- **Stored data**
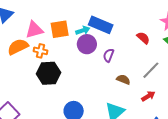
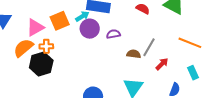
purple semicircle: (109, 55) -> (113, 34), turned 72
gray line: (151, 70) -> (149, 47), moved
black hexagon: (49, 73) -> (41, 64), moved

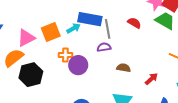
purple circle: (90, 29) -> (78, 65), moved
orange cross: (46, 46) -> (65, 55), moved
gray line: (149, 47) -> (108, 29), moved, turned -42

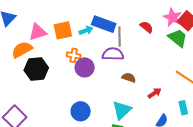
red semicircle: (134, 23) -> (147, 27), moved
purple semicircle: (104, 47) -> (113, 54), size x1.5

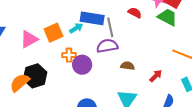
orange semicircle: (22, 50) -> (20, 83), moved

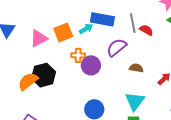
red semicircle: (135, 13) -> (146, 30), moved
gray line: (110, 27) -> (133, 23), moved
purple semicircle: (107, 46) -> (117, 47), turned -30

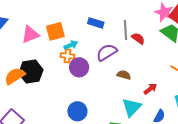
blue rectangle: (102, 19) -> (96, 23), size x0.7
cyan arrow: (86, 29) -> (71, 45), moved
cyan triangle: (135, 101) -> (132, 107), moved

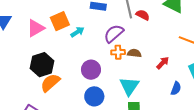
orange cross: (67, 56) -> (118, 52), moved
purple circle: (79, 67) -> (91, 70), moved
orange semicircle: (15, 76) -> (50, 83), moved
cyan triangle: (132, 107) -> (129, 86), moved

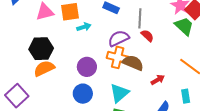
red semicircle: (143, 15) -> (147, 36), moved
orange cross: (118, 52) -> (118, 57), size x1.5
brown semicircle: (134, 53) -> (133, 63), size x1.5

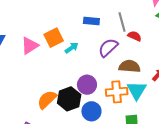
black hexagon: (41, 49) -> (69, 99), moved
orange cross: (118, 57) -> (117, 92), moved
cyan triangle: (119, 93) -> (137, 90), moved

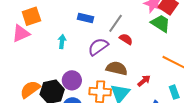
gray line: (122, 22) -> (116, 23), turned 42
orange square: (54, 38) -> (31, 16), moved
cyan arrow: (72, 48) -> (62, 42), turned -56

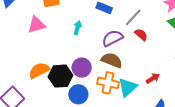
pink triangle: (21, 33) -> (37, 25), moved
brown semicircle: (117, 68) -> (112, 60), moved

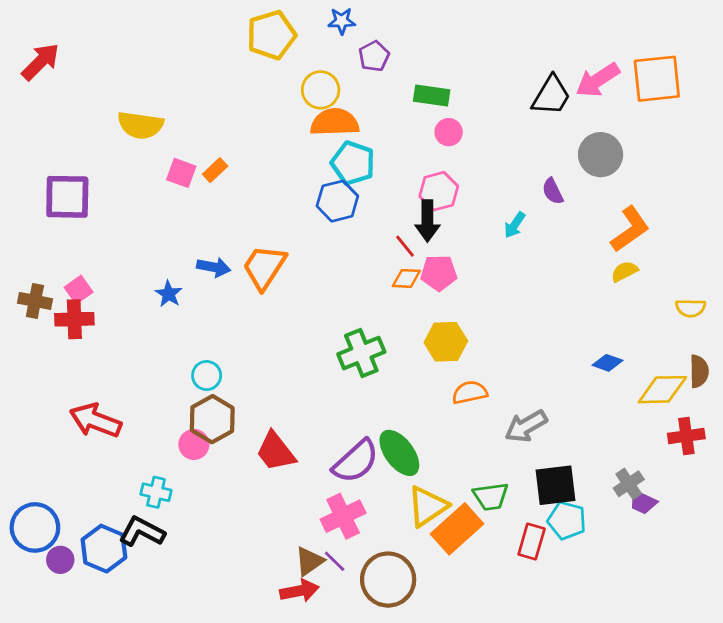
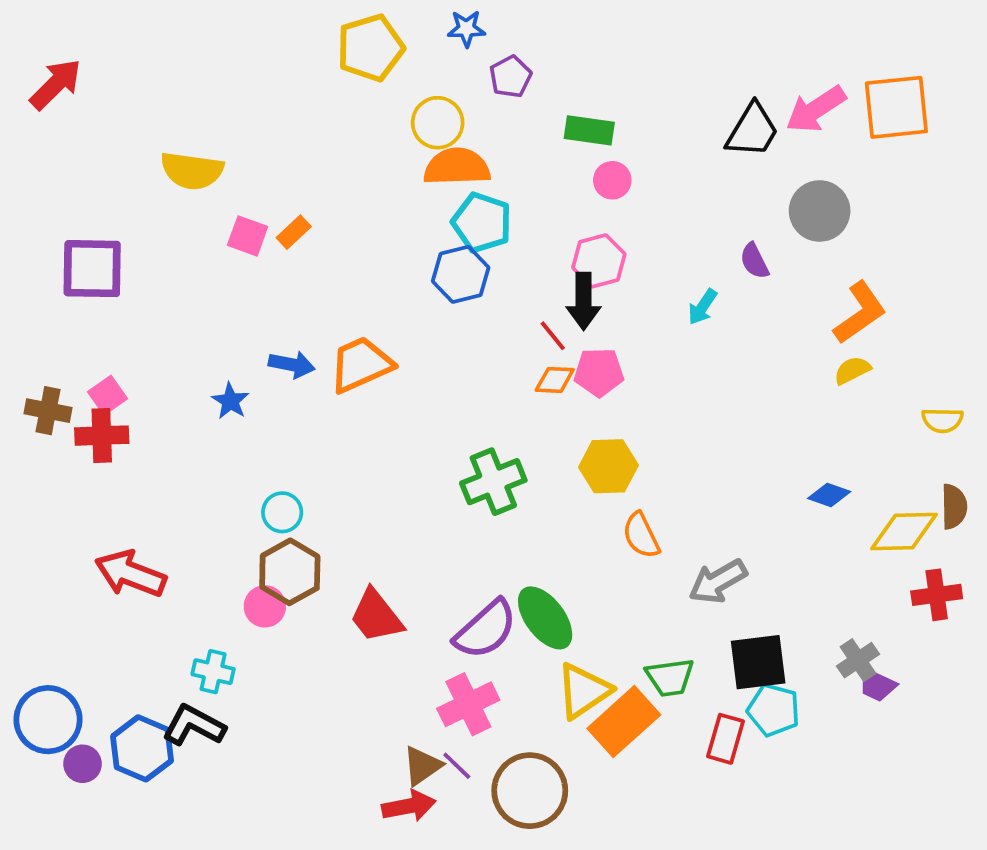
orange trapezoid: (264, 267) -> (361, 365), turned 33
orange semicircle: (470, 392) -> (641, 535), turned -104

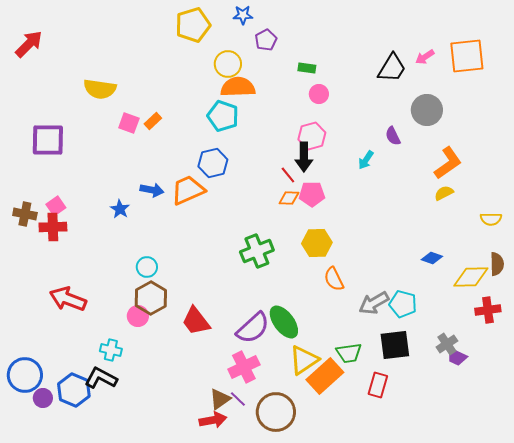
pink arrow: (816, 109) -> (425, 57), size x0.6
green rectangle: (589, 130) -> (307, 68), size x0.7
cyan pentagon: (482, 223) -> (223, 116), moved
blue hexagon: (461, 274) -> (213, 163), moved
cyan pentagon: (774, 710) -> (403, 304), moved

- **Task to complete**
Please find, in the entries above, every line where "pentagon" occurs, and copy it.

- **Output of the task**
cyan pentagon: (482, 223) -> (223, 116), moved
cyan pentagon: (774, 710) -> (403, 304), moved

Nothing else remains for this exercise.